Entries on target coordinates
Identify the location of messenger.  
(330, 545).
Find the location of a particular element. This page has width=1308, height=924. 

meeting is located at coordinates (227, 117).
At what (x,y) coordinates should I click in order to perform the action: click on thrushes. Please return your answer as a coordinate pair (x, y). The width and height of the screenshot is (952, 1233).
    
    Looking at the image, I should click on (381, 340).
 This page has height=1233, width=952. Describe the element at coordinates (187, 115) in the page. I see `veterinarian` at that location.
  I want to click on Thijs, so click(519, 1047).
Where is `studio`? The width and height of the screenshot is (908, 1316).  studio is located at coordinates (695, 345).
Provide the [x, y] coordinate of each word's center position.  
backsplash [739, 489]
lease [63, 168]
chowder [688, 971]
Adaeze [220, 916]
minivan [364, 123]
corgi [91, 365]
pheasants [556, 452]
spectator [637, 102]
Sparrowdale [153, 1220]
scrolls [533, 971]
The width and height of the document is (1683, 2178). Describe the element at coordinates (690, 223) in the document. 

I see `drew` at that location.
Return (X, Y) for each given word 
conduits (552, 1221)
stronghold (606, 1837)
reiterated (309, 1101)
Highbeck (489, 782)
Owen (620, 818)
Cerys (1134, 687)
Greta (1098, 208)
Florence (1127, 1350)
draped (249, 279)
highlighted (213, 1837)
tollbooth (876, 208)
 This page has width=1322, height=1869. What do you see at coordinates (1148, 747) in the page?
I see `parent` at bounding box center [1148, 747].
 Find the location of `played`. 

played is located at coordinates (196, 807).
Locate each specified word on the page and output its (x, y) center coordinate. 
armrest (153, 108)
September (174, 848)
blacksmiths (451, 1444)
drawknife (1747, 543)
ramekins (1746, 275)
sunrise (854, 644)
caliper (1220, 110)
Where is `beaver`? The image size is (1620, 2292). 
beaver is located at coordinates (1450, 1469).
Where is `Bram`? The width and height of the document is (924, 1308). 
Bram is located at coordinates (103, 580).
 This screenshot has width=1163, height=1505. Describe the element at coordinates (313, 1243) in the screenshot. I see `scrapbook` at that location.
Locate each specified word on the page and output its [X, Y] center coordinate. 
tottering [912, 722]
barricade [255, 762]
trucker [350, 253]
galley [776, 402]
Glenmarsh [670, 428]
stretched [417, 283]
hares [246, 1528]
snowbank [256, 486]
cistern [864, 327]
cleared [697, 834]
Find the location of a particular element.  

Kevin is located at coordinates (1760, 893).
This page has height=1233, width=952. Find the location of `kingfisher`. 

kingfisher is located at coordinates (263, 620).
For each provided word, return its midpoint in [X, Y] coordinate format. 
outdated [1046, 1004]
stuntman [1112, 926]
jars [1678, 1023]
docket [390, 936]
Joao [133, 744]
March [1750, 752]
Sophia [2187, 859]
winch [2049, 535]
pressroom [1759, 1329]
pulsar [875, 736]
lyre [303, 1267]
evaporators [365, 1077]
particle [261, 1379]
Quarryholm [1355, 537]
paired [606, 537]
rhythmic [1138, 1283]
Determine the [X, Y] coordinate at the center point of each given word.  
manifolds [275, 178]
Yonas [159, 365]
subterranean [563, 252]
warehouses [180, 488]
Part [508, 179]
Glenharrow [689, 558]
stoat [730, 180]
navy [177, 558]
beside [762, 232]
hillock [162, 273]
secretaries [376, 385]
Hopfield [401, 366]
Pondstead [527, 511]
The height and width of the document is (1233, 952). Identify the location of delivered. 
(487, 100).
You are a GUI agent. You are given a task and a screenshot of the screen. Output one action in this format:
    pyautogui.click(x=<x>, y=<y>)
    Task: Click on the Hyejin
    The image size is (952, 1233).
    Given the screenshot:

**TO BE DONE:** List every line of the listing above that contains the word "located", matching case exactly.

**SOLUTION TO THIS TASK:**
meeting is located at coordinates (227, 117).
Where is `studio`? The width and height of the screenshot is (908, 1316).  studio is located at coordinates (695, 345).
played is located at coordinates (196, 807).
beaver is located at coordinates (1450, 1469).
Bram is located at coordinates (103, 580).
Kevin is located at coordinates (1760, 893).
kingfisher is located at coordinates (263, 620).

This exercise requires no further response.